— What to produce —
Every line below containing the word "diode" should be found and copied.

— Extracted information —

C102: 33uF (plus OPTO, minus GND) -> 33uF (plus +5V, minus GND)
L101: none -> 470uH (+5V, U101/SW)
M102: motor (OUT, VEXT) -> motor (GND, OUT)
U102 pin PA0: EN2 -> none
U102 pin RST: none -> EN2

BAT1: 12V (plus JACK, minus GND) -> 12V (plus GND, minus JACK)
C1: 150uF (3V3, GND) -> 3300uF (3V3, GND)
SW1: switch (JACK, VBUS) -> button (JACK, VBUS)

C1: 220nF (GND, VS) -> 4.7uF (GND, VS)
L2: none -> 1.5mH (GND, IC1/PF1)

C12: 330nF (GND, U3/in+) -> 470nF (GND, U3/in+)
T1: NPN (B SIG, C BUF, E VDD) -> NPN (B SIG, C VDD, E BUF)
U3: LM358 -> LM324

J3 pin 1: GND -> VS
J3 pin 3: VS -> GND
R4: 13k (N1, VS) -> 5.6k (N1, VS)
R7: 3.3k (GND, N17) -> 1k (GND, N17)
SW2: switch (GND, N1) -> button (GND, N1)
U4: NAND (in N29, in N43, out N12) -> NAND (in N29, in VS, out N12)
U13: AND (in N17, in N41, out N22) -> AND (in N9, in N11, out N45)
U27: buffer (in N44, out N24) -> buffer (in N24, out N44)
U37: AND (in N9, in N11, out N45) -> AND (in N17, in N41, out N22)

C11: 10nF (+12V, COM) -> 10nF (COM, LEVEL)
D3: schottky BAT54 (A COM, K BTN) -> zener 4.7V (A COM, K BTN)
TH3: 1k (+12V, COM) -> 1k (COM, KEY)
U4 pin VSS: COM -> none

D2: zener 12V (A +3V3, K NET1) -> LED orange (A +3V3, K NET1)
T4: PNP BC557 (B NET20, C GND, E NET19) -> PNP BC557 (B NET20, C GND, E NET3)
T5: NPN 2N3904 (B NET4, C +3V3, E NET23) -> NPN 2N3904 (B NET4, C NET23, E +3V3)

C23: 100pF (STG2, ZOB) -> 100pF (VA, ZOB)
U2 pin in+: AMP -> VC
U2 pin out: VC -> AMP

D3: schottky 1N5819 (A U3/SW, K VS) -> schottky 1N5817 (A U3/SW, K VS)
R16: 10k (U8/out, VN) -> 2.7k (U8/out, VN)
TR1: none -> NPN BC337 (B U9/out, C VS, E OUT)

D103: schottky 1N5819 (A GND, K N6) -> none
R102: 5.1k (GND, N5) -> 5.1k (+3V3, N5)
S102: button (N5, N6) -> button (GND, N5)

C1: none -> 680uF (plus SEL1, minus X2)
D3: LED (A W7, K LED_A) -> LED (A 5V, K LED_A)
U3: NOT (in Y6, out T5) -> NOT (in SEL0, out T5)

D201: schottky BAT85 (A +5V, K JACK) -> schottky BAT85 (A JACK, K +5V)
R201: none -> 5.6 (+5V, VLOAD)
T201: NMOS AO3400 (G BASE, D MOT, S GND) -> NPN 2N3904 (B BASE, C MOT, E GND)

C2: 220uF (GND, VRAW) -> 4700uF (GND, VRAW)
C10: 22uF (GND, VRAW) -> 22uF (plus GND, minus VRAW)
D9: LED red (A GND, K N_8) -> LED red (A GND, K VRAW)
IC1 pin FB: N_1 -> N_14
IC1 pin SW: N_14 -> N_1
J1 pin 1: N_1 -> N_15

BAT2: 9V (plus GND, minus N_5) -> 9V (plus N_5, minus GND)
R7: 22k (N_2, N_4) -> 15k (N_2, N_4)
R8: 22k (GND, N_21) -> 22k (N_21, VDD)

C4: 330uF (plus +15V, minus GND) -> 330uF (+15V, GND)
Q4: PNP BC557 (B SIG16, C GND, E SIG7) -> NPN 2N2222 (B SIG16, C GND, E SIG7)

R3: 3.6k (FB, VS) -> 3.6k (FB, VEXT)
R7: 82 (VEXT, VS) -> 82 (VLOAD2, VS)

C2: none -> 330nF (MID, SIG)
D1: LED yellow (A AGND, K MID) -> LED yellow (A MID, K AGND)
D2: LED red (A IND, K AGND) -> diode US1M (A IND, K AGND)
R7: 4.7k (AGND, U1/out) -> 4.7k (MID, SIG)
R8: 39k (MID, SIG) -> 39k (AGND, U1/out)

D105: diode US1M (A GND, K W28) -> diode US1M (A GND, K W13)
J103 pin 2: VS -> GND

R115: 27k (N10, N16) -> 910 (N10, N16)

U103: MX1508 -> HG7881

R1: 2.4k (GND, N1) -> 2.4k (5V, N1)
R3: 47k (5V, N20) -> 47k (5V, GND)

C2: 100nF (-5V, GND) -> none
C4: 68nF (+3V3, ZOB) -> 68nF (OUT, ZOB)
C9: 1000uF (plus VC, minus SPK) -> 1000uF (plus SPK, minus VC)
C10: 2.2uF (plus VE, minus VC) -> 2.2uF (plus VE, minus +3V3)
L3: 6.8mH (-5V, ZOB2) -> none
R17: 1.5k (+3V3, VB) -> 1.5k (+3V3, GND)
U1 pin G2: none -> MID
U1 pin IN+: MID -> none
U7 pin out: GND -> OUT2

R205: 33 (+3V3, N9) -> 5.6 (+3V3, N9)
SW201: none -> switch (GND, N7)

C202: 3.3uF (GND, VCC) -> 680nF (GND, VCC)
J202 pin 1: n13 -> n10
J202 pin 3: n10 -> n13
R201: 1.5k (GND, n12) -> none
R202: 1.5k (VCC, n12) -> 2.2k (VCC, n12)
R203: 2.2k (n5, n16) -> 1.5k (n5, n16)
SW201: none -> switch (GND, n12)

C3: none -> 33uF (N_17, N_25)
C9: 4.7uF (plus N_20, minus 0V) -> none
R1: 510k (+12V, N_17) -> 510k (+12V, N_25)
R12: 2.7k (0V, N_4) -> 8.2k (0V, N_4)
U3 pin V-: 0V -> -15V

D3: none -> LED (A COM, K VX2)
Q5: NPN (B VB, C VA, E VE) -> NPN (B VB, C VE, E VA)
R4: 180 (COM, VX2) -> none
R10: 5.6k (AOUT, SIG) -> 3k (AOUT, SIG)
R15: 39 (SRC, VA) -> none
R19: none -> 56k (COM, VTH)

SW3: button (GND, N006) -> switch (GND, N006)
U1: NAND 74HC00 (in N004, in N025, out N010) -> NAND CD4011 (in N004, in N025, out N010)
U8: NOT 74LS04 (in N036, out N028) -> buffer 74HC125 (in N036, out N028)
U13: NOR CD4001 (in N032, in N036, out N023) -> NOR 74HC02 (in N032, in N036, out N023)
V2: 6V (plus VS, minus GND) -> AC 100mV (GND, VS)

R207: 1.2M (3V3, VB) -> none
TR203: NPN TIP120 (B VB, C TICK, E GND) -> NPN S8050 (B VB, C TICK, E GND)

— Response below —
D2: LED red (A IND, K AGND) -> diode US1M (A IND, K AGND)
D105: diode US1M (A GND, K W28) -> diode US1M (A GND, K W13)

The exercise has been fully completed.